-- Problem requirements --
Among the entries below, find every line that contains the string "RFID", then copy it.
+ + + + + + +
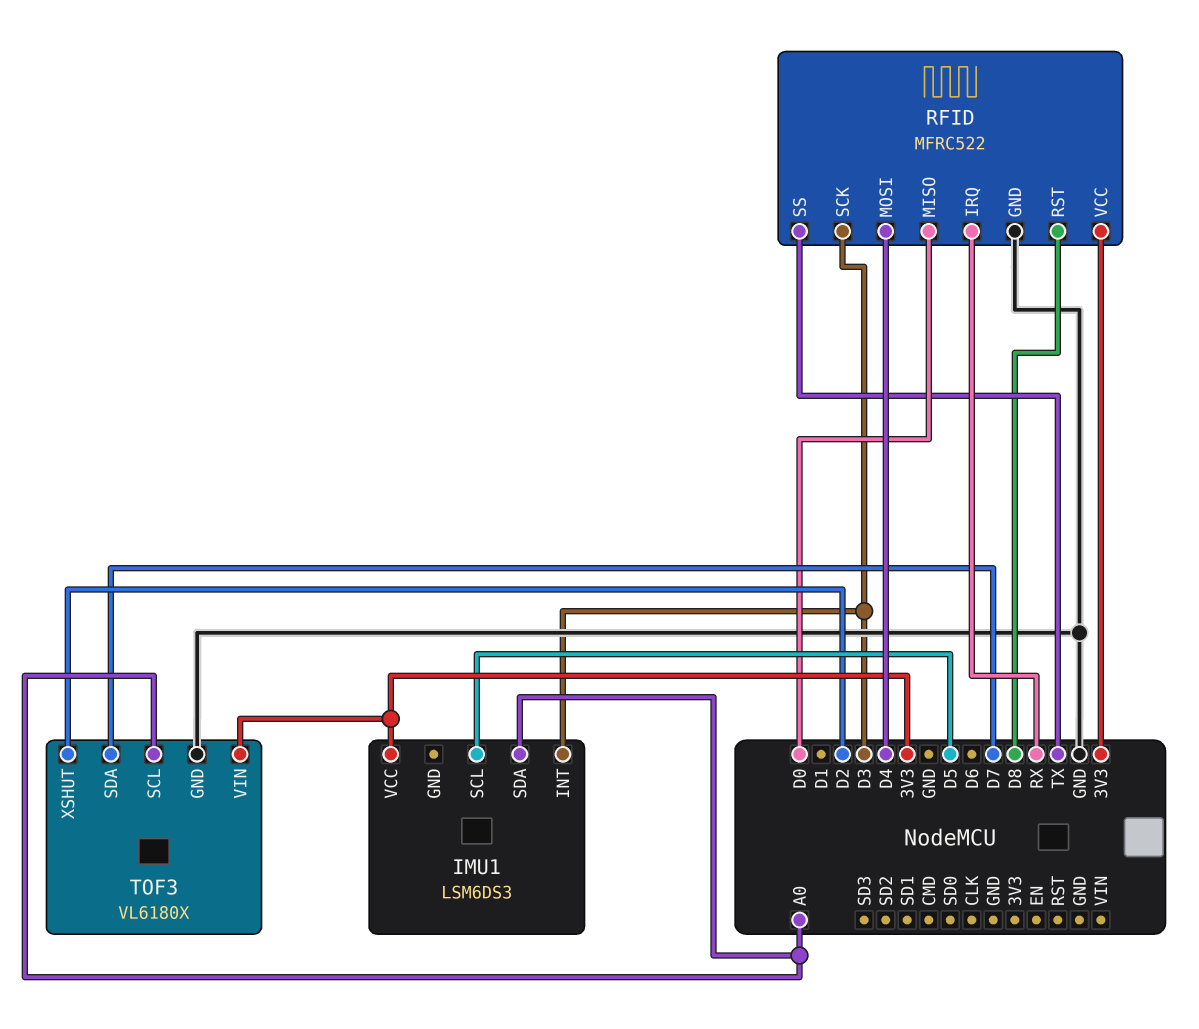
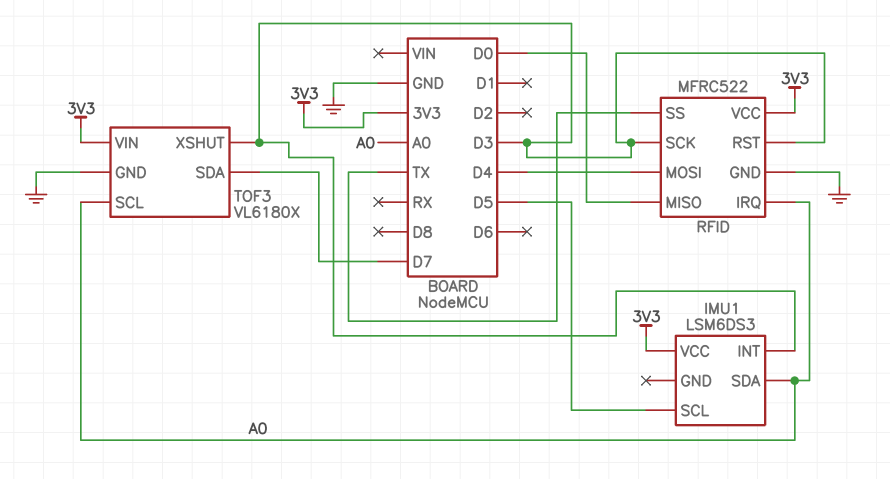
RFID pin IRQ: RX -> A0
RFID pin RST: D8 -> D3
TOF3 pin XSHUT: D2 -> D3

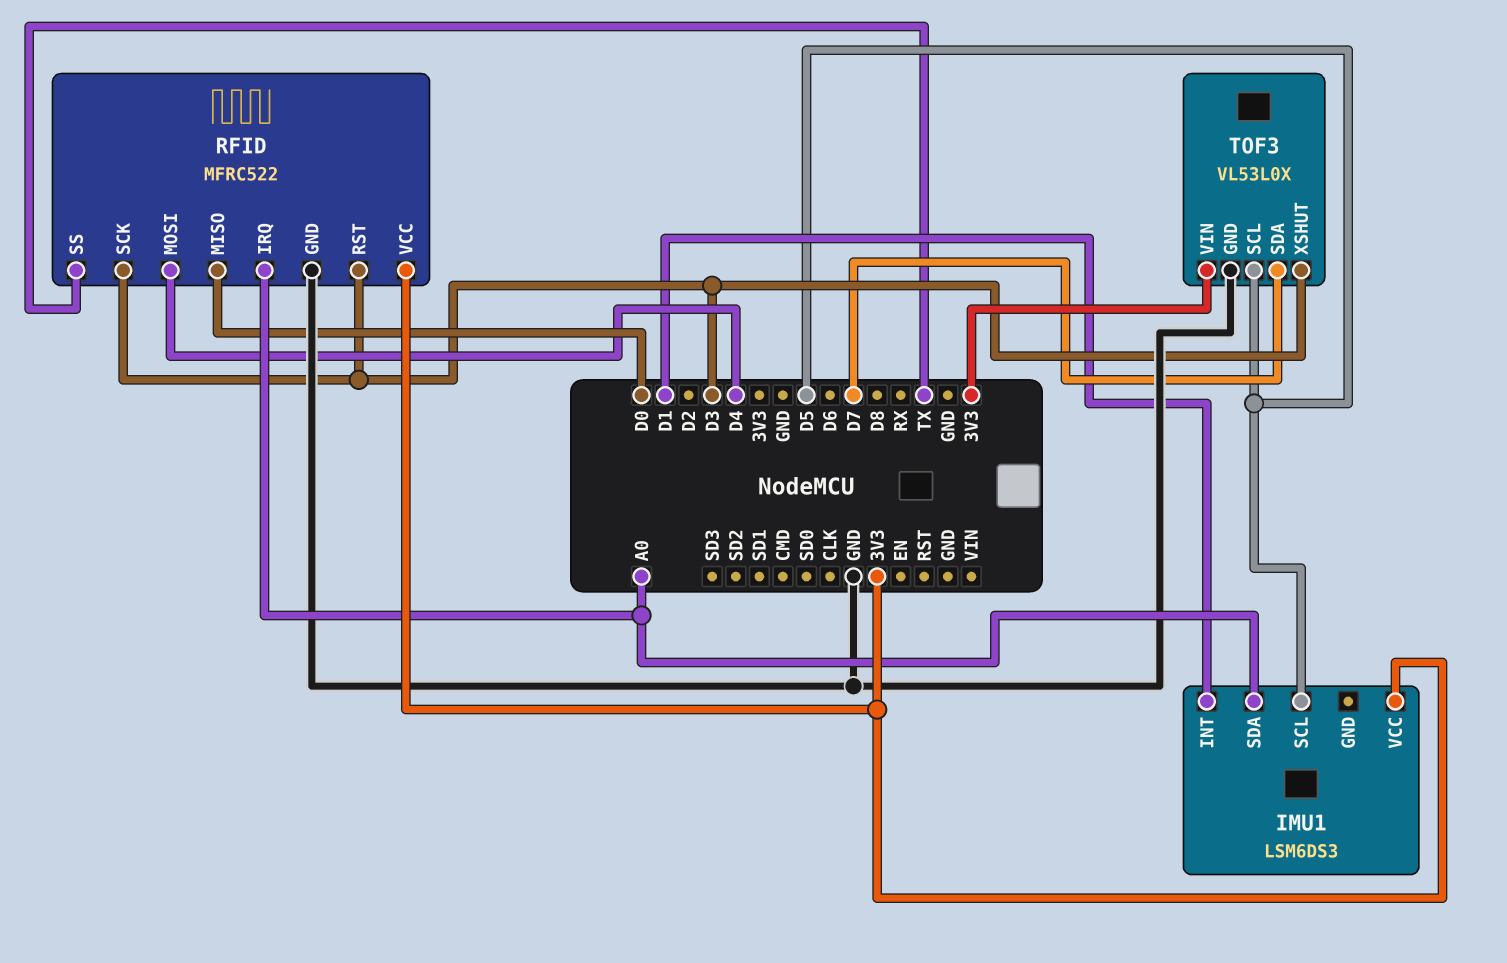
IMU1 pin INT: D3 -> D1
TOF3: VL6180X -> VL53L0X
TOF3 pin SCL: A0 -> D5

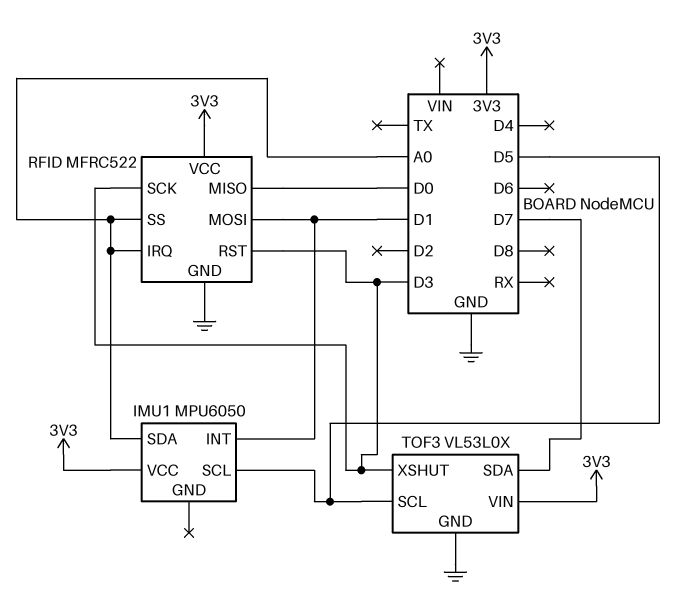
IMU1: LSM6DS3 -> MPU6050
RFID pin MOSI: D4 -> D1
RFID pin SS: TX -> A0

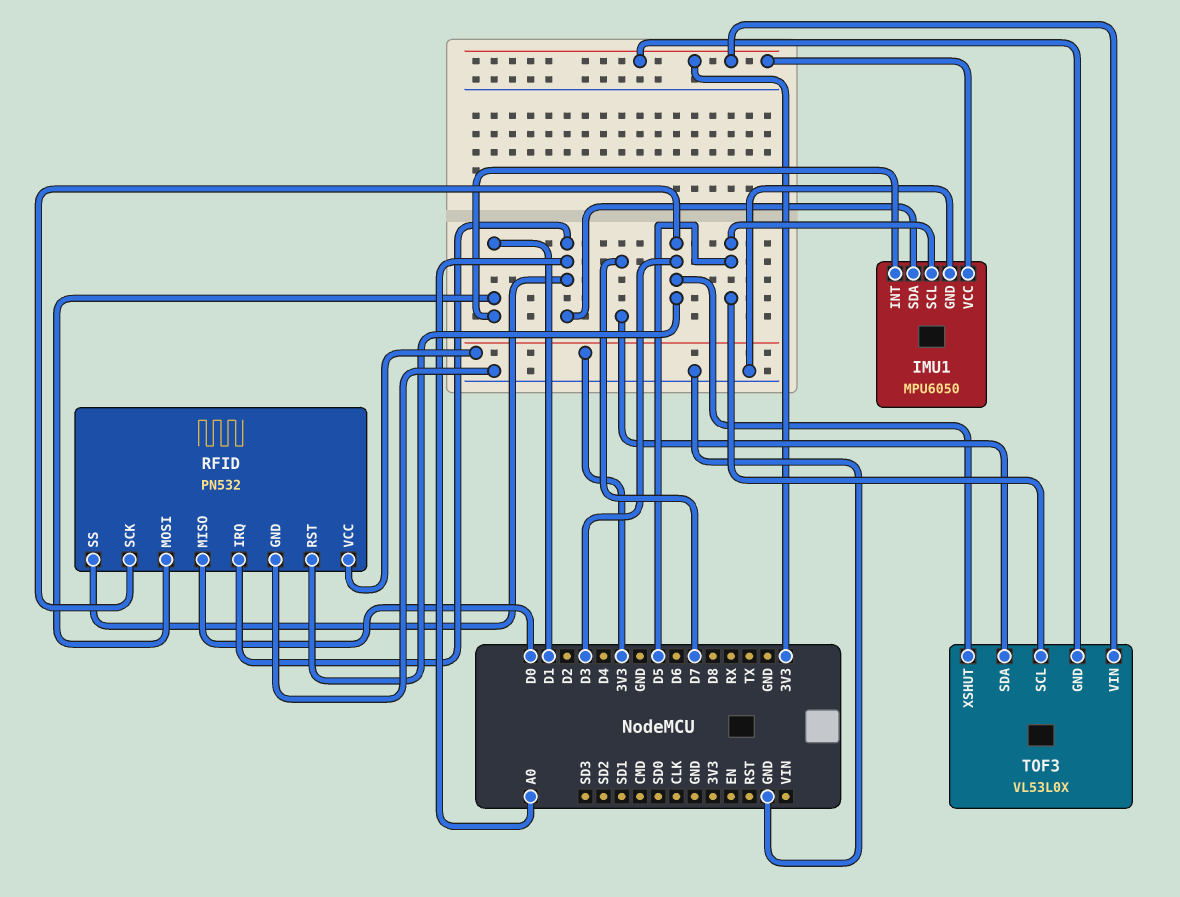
IMU1 pin GND: none -> GND
RFID: MFRC522 -> PN532
TOF3 pin GND: GND -> 3V3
+ + + + + + +
-- Solution --
RFID pin IRQ: RX -> A0
RFID pin RST: D8 -> D3
RFID pin MOSI: D4 -> D1
RFID pin SS: TX -> A0
RFID: MFRC522 -> PN532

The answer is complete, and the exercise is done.